_Task item_: Would you write out the entries again, exactly as they are, but without images?

Provided material below:

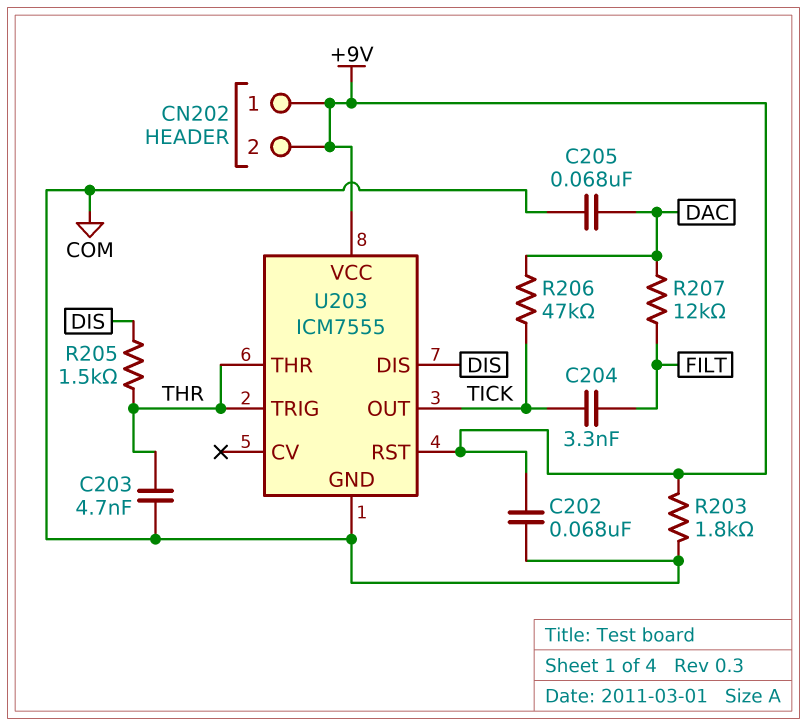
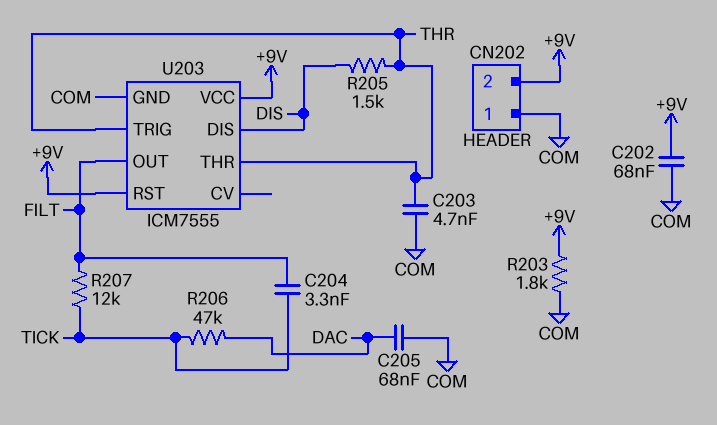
CN202 pin 1: +9V -> COM
R207: 12k (DAC, FILT) -> 12k (FILT, TICK)
U203 pin OUT: TICK -> FILT

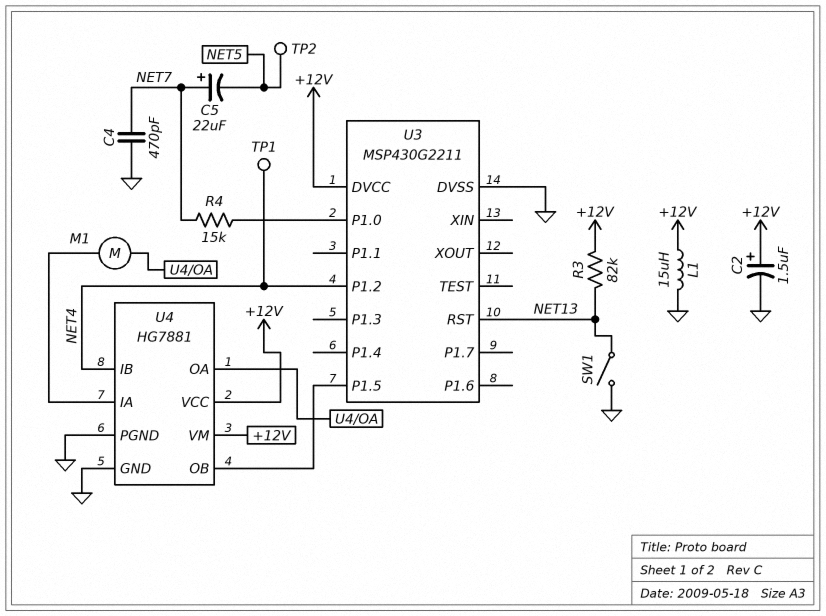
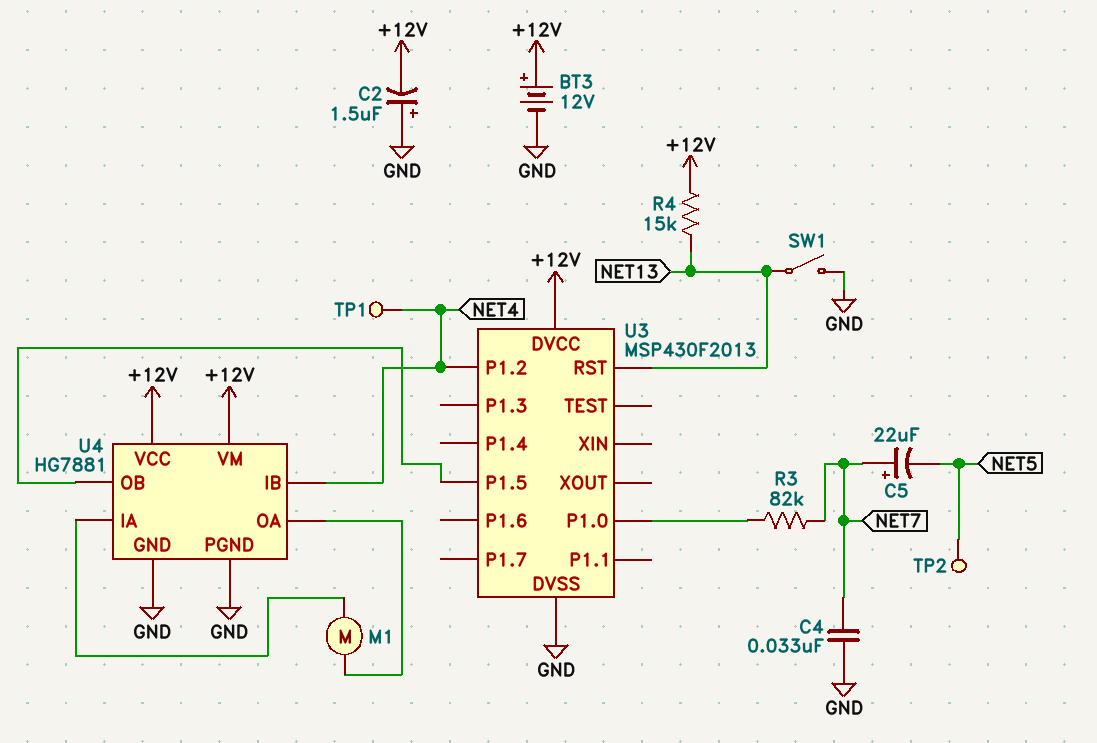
BT3: none -> 12V (plus +12V, minus GND)
C2: 1.5uF (plus +12V, minus GND) -> 1.5uF (plus GND, minus +12V)
C4: 470pF (GND, NET7) -> 33nF (GND, NET7)
L1: 15uH (+12V, GND) -> none
R3: 82k (+12V, NET13) -> 82k (NET7, U3/P1.0)
R4: 15k (NET7, U3/P1.0) -> 15k (+12V, NET13)
U3: MSP430G2211 -> MSP430F2013

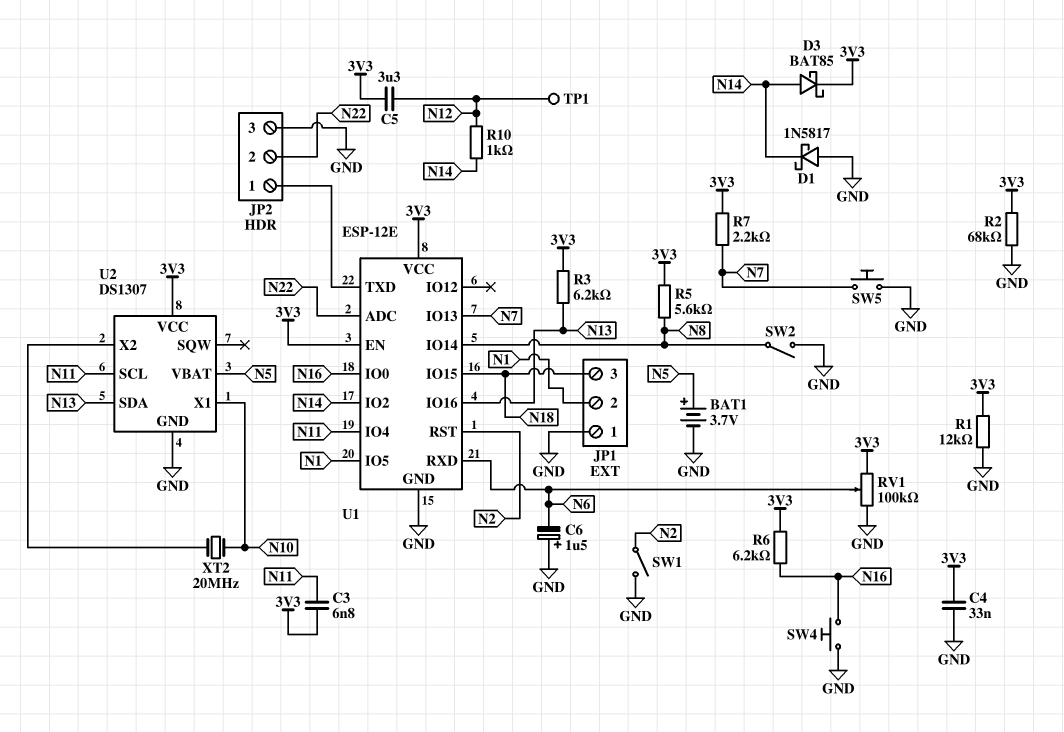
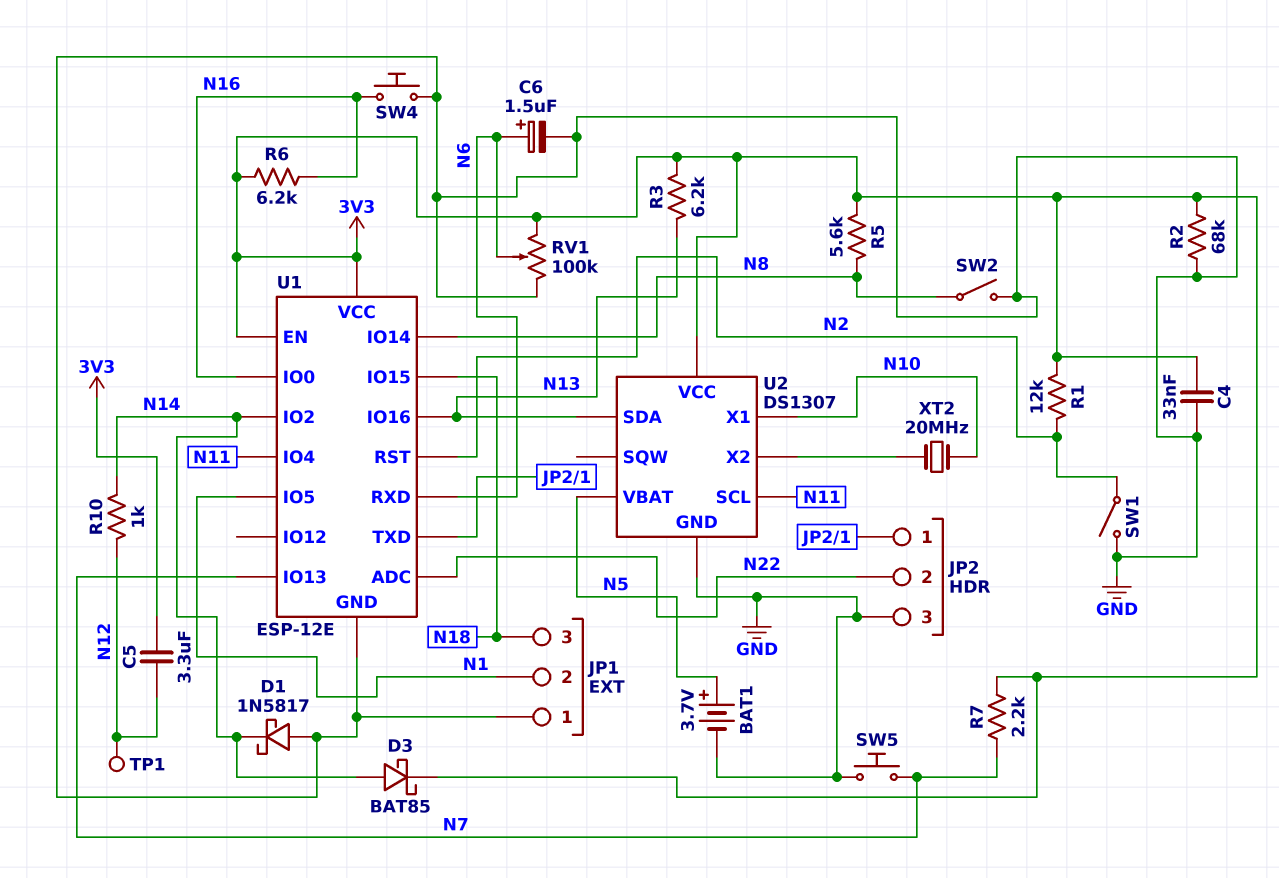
C3: 6.8nF (3V3, N11) -> none
C6: 1.5uF (plus GND, minus N6) -> 1.5uF (plus N6, minus GND)
R1: 12k (3V3, GND) -> 12k (3V3, N2)

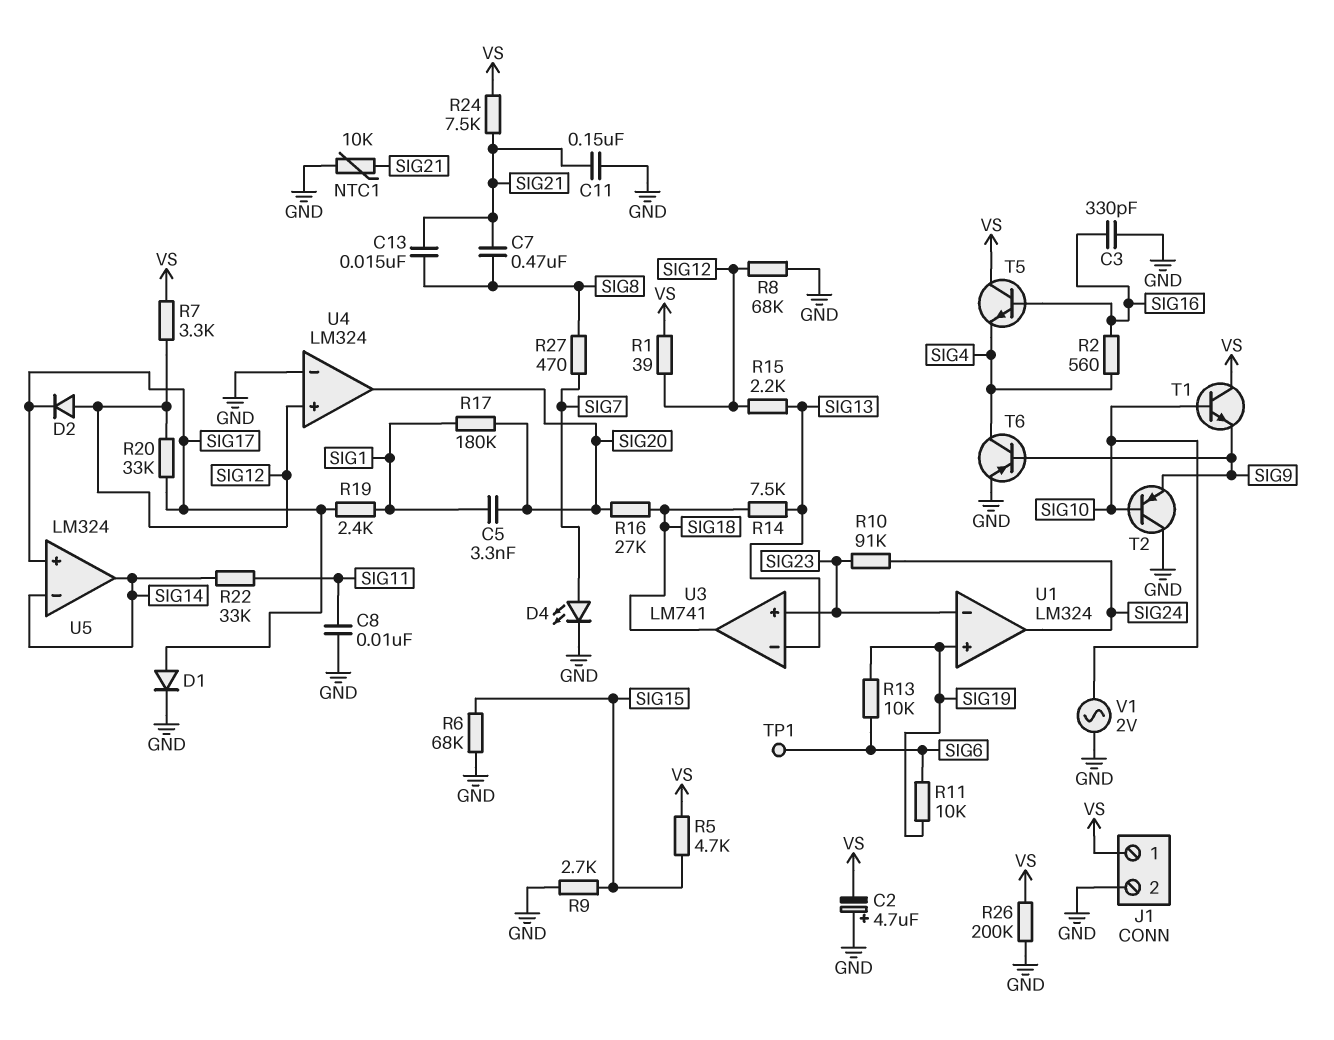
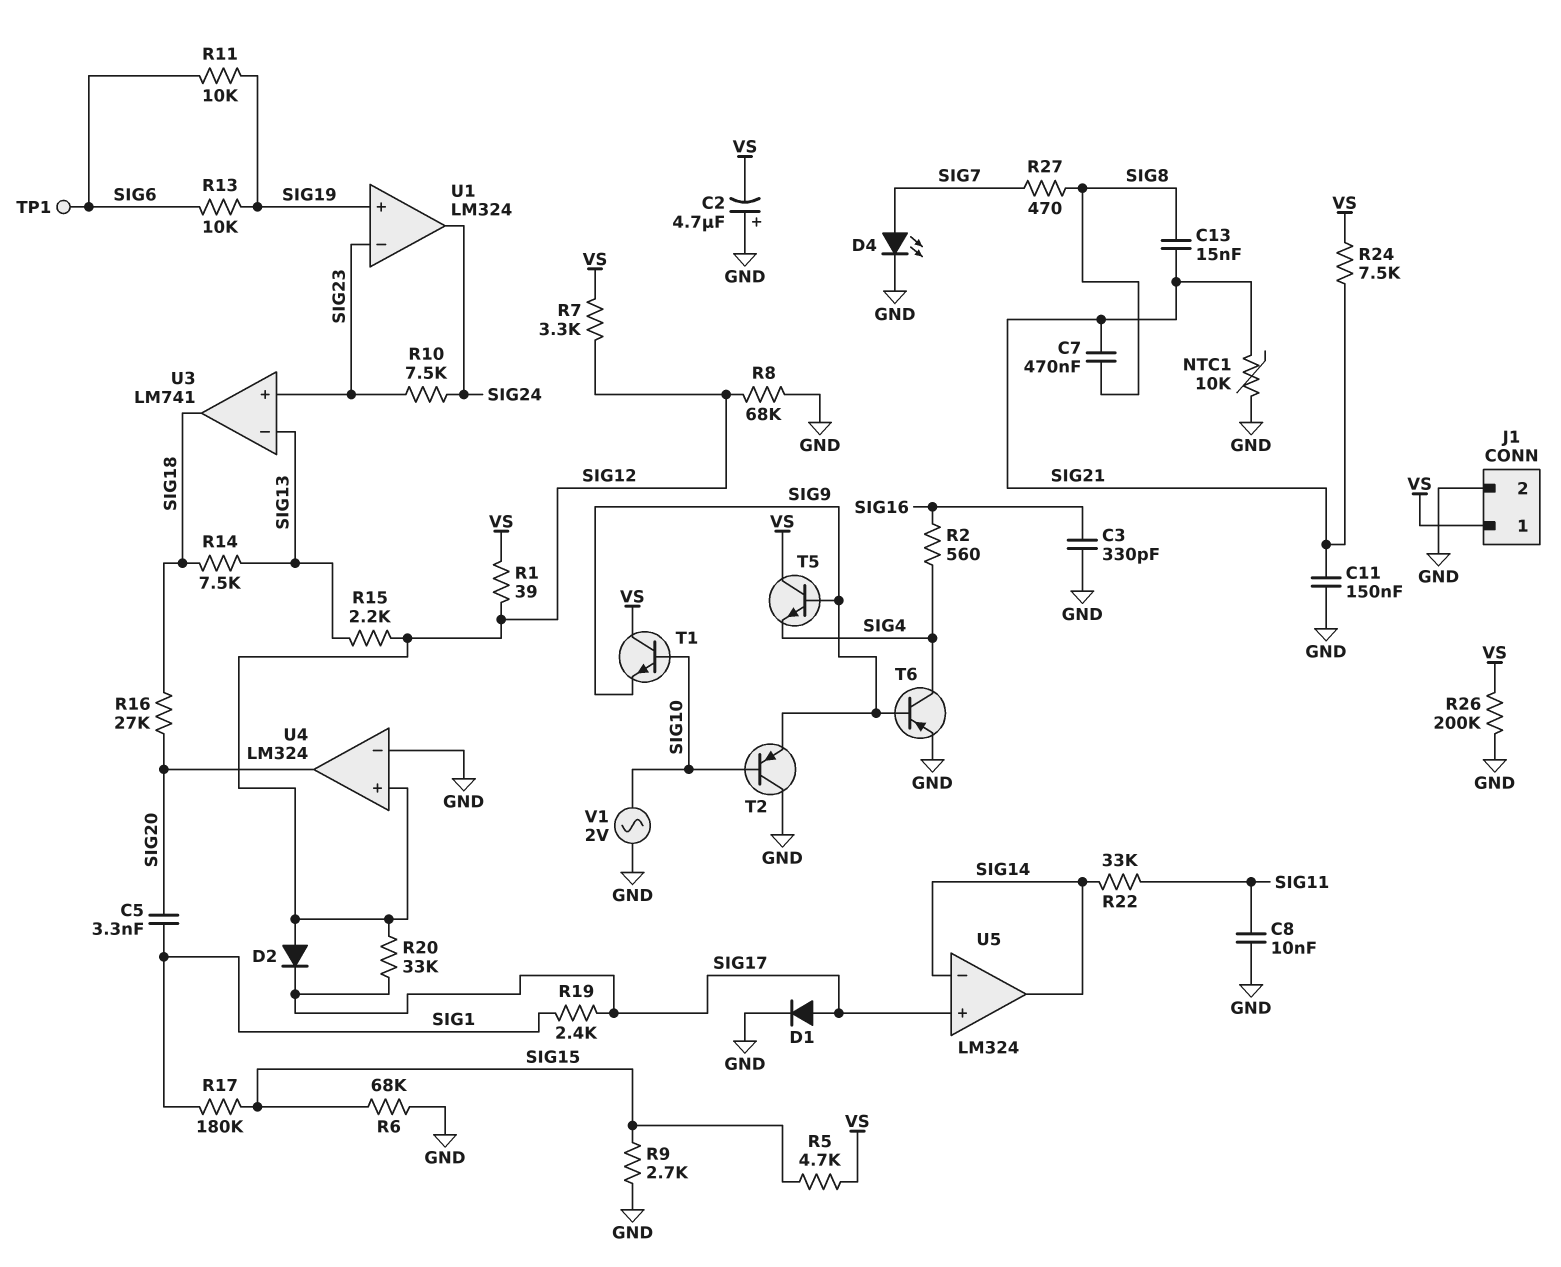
R10: 91k (SIG23, SIG24) -> 7.5k (SIG23, SIG24)
R17: 180k (SIG1, SIG20) -> 180k (SIG1, SIG15)
T5: NPN (B SIG16, C VS, E SIG4) -> NPN (B SIG9, C VS, E SIG4)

End of Provided material.

_Exercise result_:
CN202 pin 1: +9V -> COM
R207: 12k (DAC, FILT) -> 12k (FILT, TICK)
U203 pin OUT: TICK -> FILT

BT3: none -> 12V (plus +12V, minus GND)
C2: 1.5uF (plus +12V, minus GND) -> 1.5uF (plus GND, minus +12V)
C4: 470pF (GND, NET7) -> 33nF (GND, NET7)
L1: 15uH (+12V, GND) -> none
R3: 82k (+12V, NET13) -> 82k (NET7, U3/P1.0)
R4: 15k (NET7, U3/P1.0) -> 15k (+12V, NET13)
U3: MSP430G2211 -> MSP430F2013

C3: 6.8nF (3V3, N11) -> none
C6: 1.5uF (plus GND, minus N6) -> 1.5uF (plus N6, minus GND)
R1: 12k (3V3, GND) -> 12k (3V3, N2)

R10: 91k (SIG23, SIG24) -> 7.5k (SIG23, SIG24)
R17: 180k (SIG1, SIG20) -> 180k (SIG1, SIG15)
T5: NPN (B SIG16, C VS, E SIG4) -> NPN (B SIG9, C VS, E SIG4)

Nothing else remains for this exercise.